**Task brief**. List every line of the material below that contains the string "kern", treating uppercase and lowercase as different.

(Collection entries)
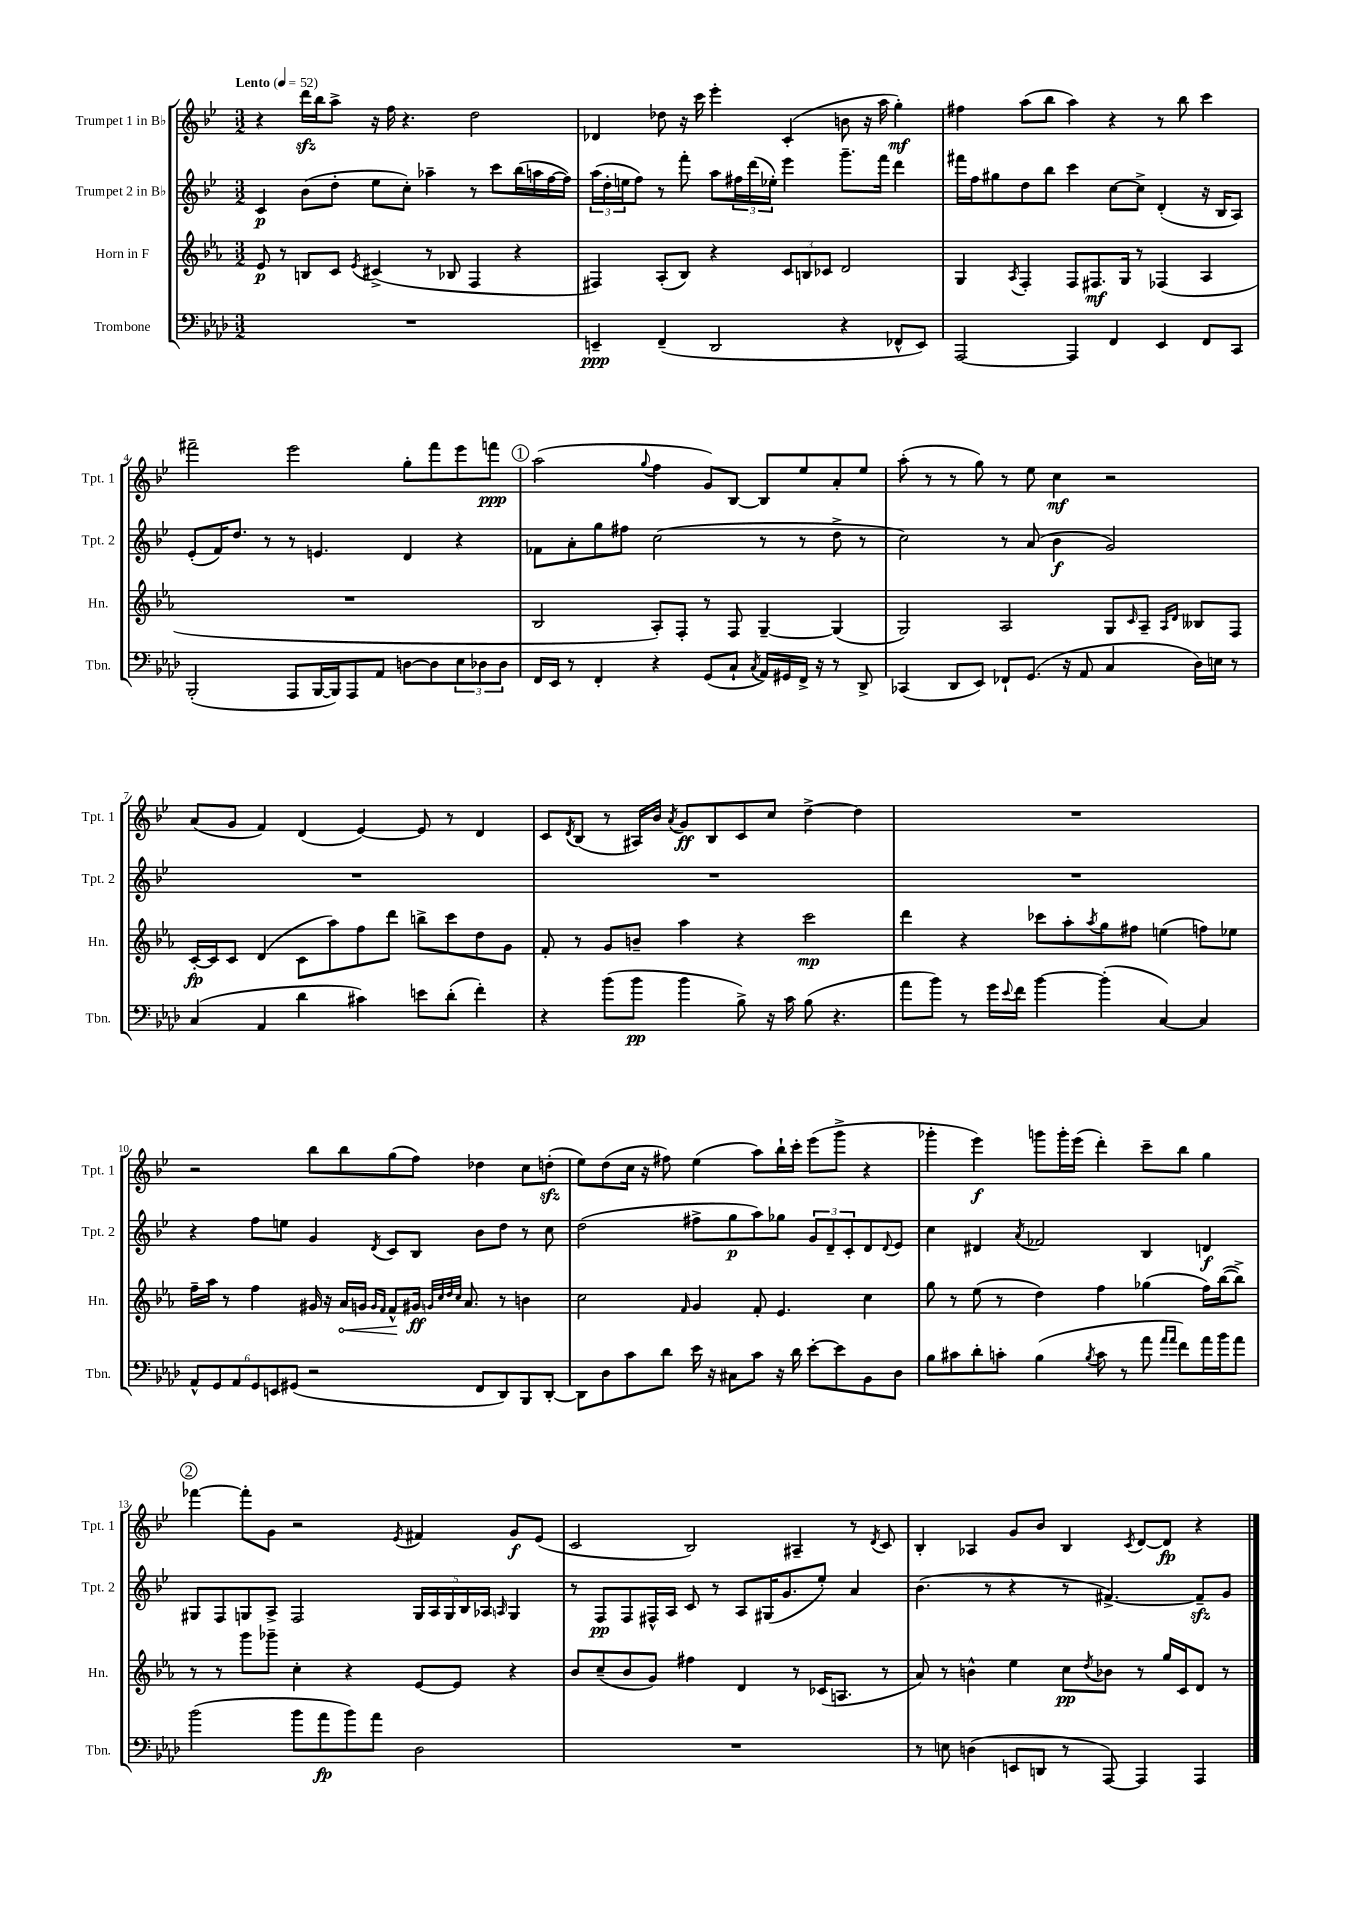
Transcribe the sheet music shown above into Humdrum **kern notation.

**kern	**dynam	**kern	**dynam	**kern	**dynam	**kern	**dynam
*part4	*part4	*part3	*part3	*part2	*part2	*part1	*part1
*staff4	*staff4	*staff3	*staff3	*staff2	*staff2	*staff1	*staff1
*I"Trombone	*	*I"Horn in F	*	*I"Trumpet 2 in B♭	*	*I"Trumpet 1 in B♭	*
*I'Tbn.	*	*I'Hn.	*	*I'Tpt. 2	*	*I'Tpt. 1	*
*clefF4	*	*clefG2	*	*clefG2	*	*clefG2	*
*k[b-e-a-d-]	*	*k[b-e-a-]	*	*k[b-e-]	*	*k[b-e-]	*
*M3/2	*	*M3/2	*	*M3/2	*	*M3/2	*
*MM52	*	*MM52	*	*MM52	*	*MM52	*
=1	=1	=1	=1	=1	=1	=1	=1
!	!	!	!	!	!	!LO:TX:a:B:t=Lento	!
1.r	.	8e-/	p	4c/	p	4r	.
.	.	8r	.	.	.	.	.
.	.	8Bn/L	.	(8b-\L	.	16dddzz\LL	.
.	.	.	.	.	.	16bb-\J	.
.	.	8c/J	.	8dd'\J	.	8aa^\J	.
.	.	8qe-/	.	.	.	.	.
.	.	(4c#X^/	.	8ee-\L	.	16r	.
.	.	.	.	.	.	16ff\	.
.	.	.	.	8cc'\J)	.	4.r	.
.	.	8r	.	4aa-X~\	.	.	.
.	.	8B-X/	.	.	.	.	.
.	.	4F/	.	8r	.	2dd\	.
.	.	.	.	8ccc\L	.	.	.
.	.	4r	.	(16bb-\L	.	.	.
.	.	.	.	16aan\	.	.	.
.	.	.	.	[16ff\	.	.	.
.	.	.	.	16ff\JJ])	.	.	.
=2	=2	=2	=2	=2	=2	=2	=2
4EEn~/	ppp	4F#X/)	.	(24aa\LL	.	4d-X/	.
.	.	.	.	24dd'\	.	.	.
.	.	.	.	24een\J	.	.	.
.	.	.	.	8ff\J)	.	.	.
(4FF~/	.	(8A-'/L	.	8r	.	8dd-X\	.
.	.	8B-/J)	.	8fff'\	.	16r	.
.	.	.	.	.	.	16ccc\	.
2DD-/	.	4r	.	8aa\L	.	4eee-'\	.
.	.	.	.	24ff#X\L	.	.	.
.	.	.	.	(24ddd\	.	.	.
.	.	.	.	24ee-X'\JJ)	.	.	.
.	.	12c/L	.	4eee-\	.	(4c'/	.
.	.	12Bn/	.	.	.	.	.
.	.	12c-X/J	.	.	.	.	.
4r	.	2d/	.	8.ggg~\L	.	8bn\	.
.	.	.	.	.	.	16r	.
.	.	.	.	16fff\Jk	.	16aa\	.
8FF-X^^/L	.	.	.	4ddd\	.	4gg'\)	mf
8EE/J)	.	.	.	.	.	.	.
=3	=3	=3	=3	=3	=3	=3	=3
[2AAA-/	.	4G/	.	16fff#X\LL	.	4ff#X\	.
.	.	.	.	16ff\J	.	.	.
.	.	.	.	8gg#X\	.	.	.
.	.	8qA-/	.	.	.	.	.
.	.	4F'/	.	8dd\	.	(8aa\L	.
.	.	.	.	8bb-\J	.	8bb-\J	.
4AAA-/]	.	8F/L	.	4ccc\	.	4aa\)	.
.	.	8.F#X/	mf	.	.	.	.
4FF/	.	.	.	[8cc\L	.	4r	.
.	.	16G/Jk	.	.	.	.	.
.	.	8r	.	8cc^\J]	.	.	.
4EE-/	.	(4F-X/	.	(4d'/	.	8r	.
.	.	.	.	.	.	8bb-\	.
8FF/L	.	4A-/	.	16r	.	4ccc\	.
.	.	.	.	16B-/KL	.	.	.
8CC/J	.	.	.	8A/J)	.	.	.
!!LO:LB:g=z
=4	=4	=4	=4	=4	=4	=4	=4
(2BBB-'/	.	1.r	.	(8e-'/L	.	2fff#X~\	.
.	.	.	.	16f/K)	.	.	.
.	.	.	.	8.dd/J	.	.	.
.	.	.	.	8r	.	.	.
8AAA-/L	.	.	.	8r	.	2eee-\	.
[16BBB-/L	.	.	.	4.en/	.	.	.
16BBB-/J])	.	.	.	.	.	.	.
8AAA-/	.	.	.	.	.	.	.
8AA-/J	.	.	.	.	.	.	.
[8Dn\L	.	.	.	4d/	.	8gg'\L	.
8D\]	.	.	.	.	.	8fff#\	.
12E-\	.	.	.	4r	.	8eee-\	.
12D-X\	.	.	.	.	.	.	.
.	.	.	.	.	.	8fffn\J	ppp
12D-\J	.	.	.	.	.	.	.
!!LO:REH:place=s1:t=1
=5	=5	=5	=5	=5	=5	=5	=5
16FF/LL	.	2B-/	.	8f-X\L	.	(2aa\	.
16EE-/JJ	.	.	.	.	.	.	.
8r	.	.	.	8a'\	.	.	.
4FF'/	.	.	.	8gg\	.	.	.
.	.	.	.	8ff#X\J	.	.	.
.	.	.	.	.	.	8qqgg/	.
4r	.	8A-'/L)	.	(2cc\	.	4ff\	.
.	.	8F'/J	.	.	.	.	.
(8GG/L	.	8r	.	.	.	8g/L)	.
8C`/J	.	8F/	.	.	.	[8B-/J	.
8qC/	.	.	.	.	.	.	.
16AA-/LL)	.	[4G~/	.	8r	.	8B-/L]	.
16GG#X/	.	.	.	.	.	.	.
16FF^/JJ	.	.	.	8r	.	8ee-/	.
16r	.	.	.	.	.	.	.
8r	.	(4G/]	.	8dd^\	.	8a'/	.
8DD-^/	.	.	.	8r	.	8ee-/J	.
=6	=6	=6	=6	=6	=6	=6	=6
(4CC-X/	.	2G/)	.	2cc\)	.	(8aa'\	.
.	.	.	.	.	.	8r	.
8DD-/L	.	.	.	.	.	8r	.
8EE-/J)	.	.	.	.	.	8gg\)	.
8FF-X`/L	.	2A-/	.	8r	.	8r	.
(8.GG/J	.	.	.	(8a/	.	8ee-\	.
.	.	.	.	4b-\	f	4cc\	mf
16r	.	.	.	.	.	.	.
8AA-/	.	.	.	.	.	.	.
4C/	.	8G/L	.	2g/)	.	2r	.
.	.	16qqc/	.	.	.	.	.
.	.	8A-~/J	.	.	.	.	.
.	.	16qqA-/LL	.	.	.	.	.
.	.	16qqd/JJ	.	.	.	.	.
16D-\LL)	.	8B--X/L	.	.	.	.	.
16En\JJ	.	.	.	.	.	.	.
8r	.	8F/J	.	.	.	.	.
!!LO:LB:g=z
=7	=7	=7	=7	=7	=7	=7	=7
(4C/	.	[16c'/LL	fp	1.r	.	(8a/L	.
.	.	16c/J]	.	.	.	.	.
.	.	8c/J	.	.	.	8g/J	.
4AA-/	.	(4d/	.	.	.	4f/)	.
4d-\	.	8c\L	.	.	.	(4d/	.
.	.	8aa-\)	.	.	.	.	.
4c#X\)	.	8ff\	.	.	.	[4e-/)	.
.	.	8ddd\J	.	.	.	.	.
8en\L	.	8bbn^\L	.	.	.	8e-/]	.
(8d-'\J	.	8ccc\	.	.	.	8r	.
4f'\)	.	8dd\	.	.	.	4d/	.
.	.	8g\J	.	.	.	.	.
=8	=8	=8	=8	=8	=8	=8	=8
4r	.	8f'/	.	1.r	.	8c/L	.
.	.	.	.	.	.	8qd/	.
.	.	8r	.	.	.	(8B-/J	.
(8b-\L	.	8g/L	.	.	.	8r	.
8b-\J	pp	8bn~/J	.	.	.	16A#X/LL)	.
.	.	.	.	.	.	16b-/JJ	.
.	.	.	.	.	.	8qa/	.
4b-\	.	4aa-\	.	.	.	8g/L	ff
.	.	.	.	.	.	8B-/	.
8B-^\)	.	4r	.	.	.	8c/	.
16r	.	.	.	.	.	8cc/J	.
16c\	.	.	.	.	.	.	.
(8B-\	.	2ccc\	mp	.	.	[4dd^\	.
4.r	.	.	.	.	.	.	.
.	.	.	.	.	.	4dd\]	.
=9	=9	=9	=9	=9	=9	=9	=9
8a-\L	.	4ddd\	.	1.r	.	1.r	.
8b-\J)	.	.	.	.	.	.	.
8r	.	4r	.	.	.	.	.
16g\LL	.	.	.	.	.	.	.
8qqe-/	.	.	.	.	.	.	.
16f\JJ	.	.	.	.	.	.	.
[4b-\	.	8ccc-X\L	.	.	.	.	.
.	.	8aa-'\	.	.	.	.	.
.	.	8qaa-/	.	.	.	.	.
(4b-'\]	.	8gg\	.	.	.	.	.
.	.	8ff#X\J	.	.	.	.	.
[4C/)	.	(4een\	.	.	.	.	.
4C/]	.	8ffn\L)	.	.	.	.	.
.	.	8ee-X\J	.	.	.	.	.
!!LO:LB:g=z
=10	=10	=10	=10	=10	=10	=10	=10
12AA-^^/L	.	16ff~\LL	.	4r	.	2r	.
.	.	16aa-\JJ	.	.	.	.	.
12GG/	.	.	.	.	.	.	.
.	.	8r	.	.	.	.	.
12AA-/	.	.	.	.	.	.	.
12GG/	.	4ff\	.	8ff\L	.	.	.
12EEn/	.	.	.	.	.	.	.
.	.	.	.	8een\J	.	.	.
(12GG#X/J	.	.	.	.	.	.	.
2r	.	16g#X/	.	4g/	.	8bb-\L	.
.	.	16r	.	.	.	.	.
!	!	!	!LO:HP:b	!	!	!	!
.	.	16a-/LL	<	.	.	8bb-\	.
.	.	16gn/JJ	.	.	.	.	.
.	.	16qqg/LL	.	.	.	.	.
.	.	16qqf/JJ	.	8qd/	.	.	.
.	.	8f^^/L	.	8c/L	.	(8gg\	.
.	.	16g#X/Jk	[ ff	8B-/J	.	8ff\J)	.
.	.	32qqgn/LLL	.	.	.	.	.
.	.	32qqcc/	.	.	.	.	.
.	.	32qqdd/	.	.	.	.	.
.	.	32qqcc/JJJ	.	.	.	.	.
.	.	8.a-/	.	.	.	.	.
8FF/L	.	.	.	8b-\L	.	4dd-X\	.
8DD-/)	.	8r	.	8dd\J	.	.	.
8BBB-/	.	4bn\	.	8r	.	8cc\L	.
[8DD-'/J	.	.	.	8cc\	.	(8ddnzz'\J	.
=11	=11	=11	=11	=11	=11	=11	=11
8DD-\L]	.	2cc\	.	(2dd\	.	8ee-\L)	.
8D-\	.	.	.	.	.	(8dd\	.
8c\	.	.	.	.	.	16cc\Jk	.
.	.	.	.	.	.	16r	.
8d-\J	.	.	.	.	.	8ff#X\)	.
.	.	16qqf/	.	.	.	.	.
16e-\	.	4g/	.	8ff#X^\L	.	(4ee-\	.
16r	.	.	.	.	.	.	.
8C#X\L	.	.	.	8gg\	p	.	.
8c\J	.	8f'/	.	8aa\)	.	8aa\L)	.
16r	.	4.e-/	.	8gg-X\J	.	16bb-`\L	.
16d-\	.	.	.	.	.	16ccc'\JJ	.
[8e-'\L	.	.	.	12g/L	.	(8eee-\L	.
.	.	.	.	12d~/	.	.	.
8e-\]	.	.	.	.	.	8ggg^\J	.
.	.	.	.	12c'/	.	.	.
8BB-\	.	4cc\	.	8d/	.	4r	.
.	.	.	.	8qqd/	.	.	.
8D-\J	.	.	.	8e-/J	.	.	.
=12	=12	=12	=12	=12	=12	=12	=12
8B-\L	.	8gg\	.	4cc\	.	4ggg-X'\	.
8c#X\	.	8r	.	.	.	.	.
8d-'\	.	(8ee-\	.	4d#X/	.	4eee-\)	f
8cn'\J	.	8r	.	.	.	.	.
.	.	.	.	8qa/	.	.	.
(4B-\	.	4dd\)	.	2f-X/	.	8gggn\L	.
.	.	.	.	.	.	16ggg'\L	.
.	.	.	.	.	.	(16eee-\JJ	.
8qB-/	.	.	.	.	.	.	.
8c\	.	4ff\	.	.	.	4ddd'\)	.
8r	.	.	.	.	.	.	.
8a-\	.	(4gg-X\	.	4B-/	.	8ccc~\L	.
16qqa-/LL	.	.	.	.	.	.	.
16qqa-/JJ	.	.	.	.	.	.	.
8f\L)	.	.	.	.	.	8bb-\J	.
16a-\L	.	16ff\LL)	.	4dn/	f	4gg\	.
16b-\J	.	([16bb-\J	.	.	.	.	.
8a-\J	.	8bb-^\J])	.	.	.	.	.
!!LO:LB:g=z
!!LO:REH:place=s1:t=2
=13	=13	=13	=13	=13	=13	=13	=13
(2b-\	.	8r	.	8G#X/L	.	[4fff-X\	.
.	.	8r	.	8F/	.	.	.
.	.	8ggg\L	.	8Gn/	.	8fff-'\L]	.
.	.	8ggg-X~\J	.	8A^/J	.	8g\J	.
8b-\L	.	4cc'\	.	2F/	.	2r	.
8a-\	fp	.	.	.	.	.	.
8b-\)	.	4r	.	.	.	.	.
8a-\J	.	.	.	.	.	.	.
.	.	.	.	.	.	8qe-/	.
2D-\	.	[8e-/L	.	20G/LL	.	4f#X/	.
.	.	.	.	20A/	.	.	.
.	.	.	.	20G/	.	.	.
.	.	8e-/J]	.	.	.	.	.
.	.	.	.	20B-/	.	.	.
.	.	.	.	20A-X/JJ	.	.	.
.	.	.	.	16qqAn/	.	.	.
.	.	4r	.	4G/	.	8g/L	f
.	.	.	.	.	.	(8e-/J	.
=14	=14	=14	=14	=14	=14	=14	=14
1.r	.	8b-/L	.	8r	.	2c/	.
.	.	(8cc~/	.	8F/L	pp	.	.
.	.	8b-/	.	8F/	.	.	.
.	.	8g/J)	.	16F#X^^/L	.	.	.
.	.	.	.	16A/JJ	.	.	.
.	.	4ff#X\	.	8c/	.	2B-/)	.
.	.	.	.	8r	.	.	.
.	.	4d/	.	8A/L	.	.	.
.	.	.	.	(16G#X/K	.	.	.
.	.	.	.	8.g/	.	.	.
.	.	8r	.	.	.	4A#X~/	.
.	.	(16c-X/KL	.	8ee-'/J)	.	.	.
.	.	8.An/J	.	.	.	.	.
.	.	.	.	4a/	.	8r	.
.	.	.	.	.	.	8qd/	.
.	.	8r	.	.	.	8c/	.
=15	=15	=15	=15	=15	=15	=15	=15
8r	.	8a-/)	.	(4.b-\	.	4B-'/	.
8En\	.	8r	.	.	.	.	.
(4Dn\	.	4bn^^\	.	.	.	4A-X/	.
.	.	.	.	8r	.	.	.
8EEn/L	.	4ee-\	.	4r	.	8g/L	.
8DDn/J	.	.	.	.	.	8b-/J	.
8r	.	8cc\L	pp	8r	.	4B-/	.
.	.	8qdd/	.	.	.	.	.
[8AAA-/)	.	8b-X\J	.	[4.f#X^/)	.	.	.
.	.	.	.	.	.	8qc/	.
4AAA-/]	.	8r	.	.	.	[8d/L	.
.	.	16gg/LL	.	.	.	8d/J]	fp
.	.	16c/J	.	.	.	.	.
4AAA-/	.	8d/J	.	8f#zz~/L]	.	4r	.
.	.	8r	.	8g/J	.	.	.
==	==	==	==	==	==	==	==
*-	*-	*-	*-	*-	*-	*-	*-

**Full solution**.
Transcribe the sheet music shown above into Humdrum **kern notation.
**kern	**dynam	**kern	**dynam	**kern	**dynam	**kern	**dynam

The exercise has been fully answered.